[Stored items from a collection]
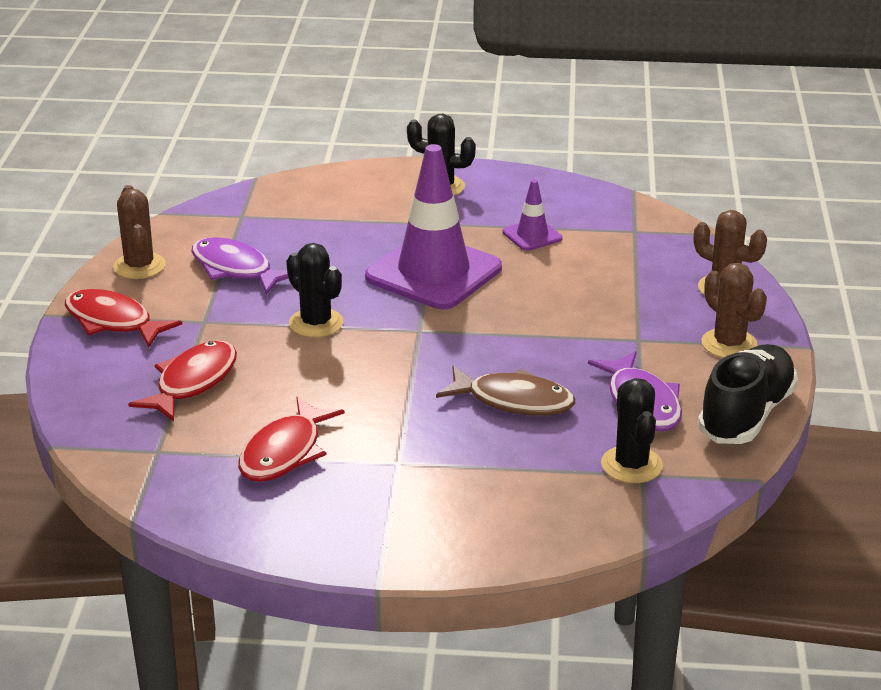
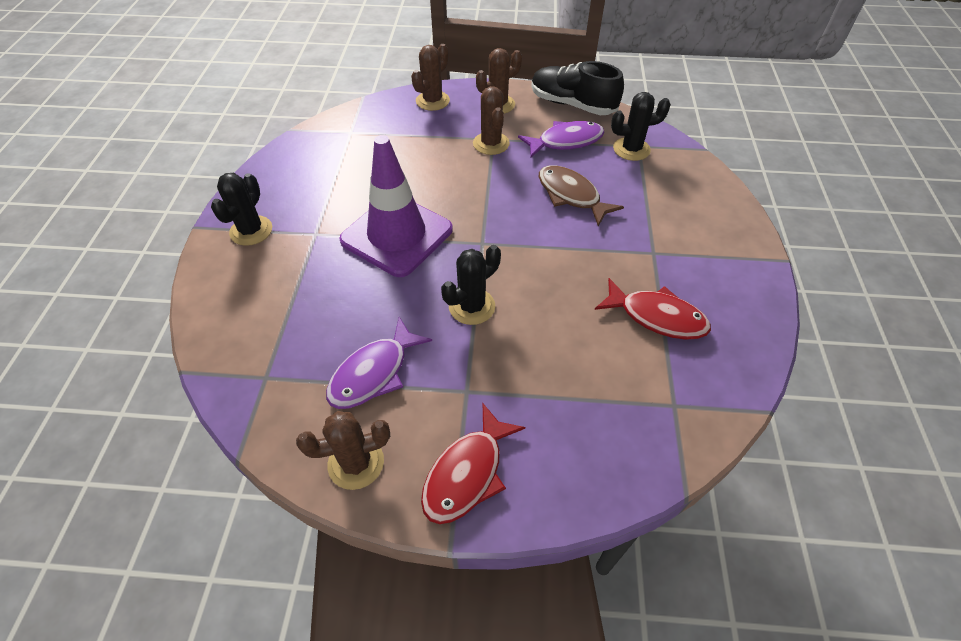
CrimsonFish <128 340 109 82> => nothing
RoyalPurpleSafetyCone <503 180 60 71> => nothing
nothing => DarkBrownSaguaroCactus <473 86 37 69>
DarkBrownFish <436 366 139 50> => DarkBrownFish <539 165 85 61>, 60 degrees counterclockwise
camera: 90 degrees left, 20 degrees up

#### Exercise details:
Return each line above word for word. Skip the pictures.

#### Reply to the task:
CrimsonFish <128 340 109 82> => nothing
RoyalPurpleSafetyCone <503 180 60 71> => nothing
nothing => DarkBrownSaguaroCactus <473 86 37 69>
DarkBrownFish <436 366 139 50> => DarkBrownFish <539 165 85 61>, 60 degrees counterclockwise
camera: 90 degrees left, 20 degrees up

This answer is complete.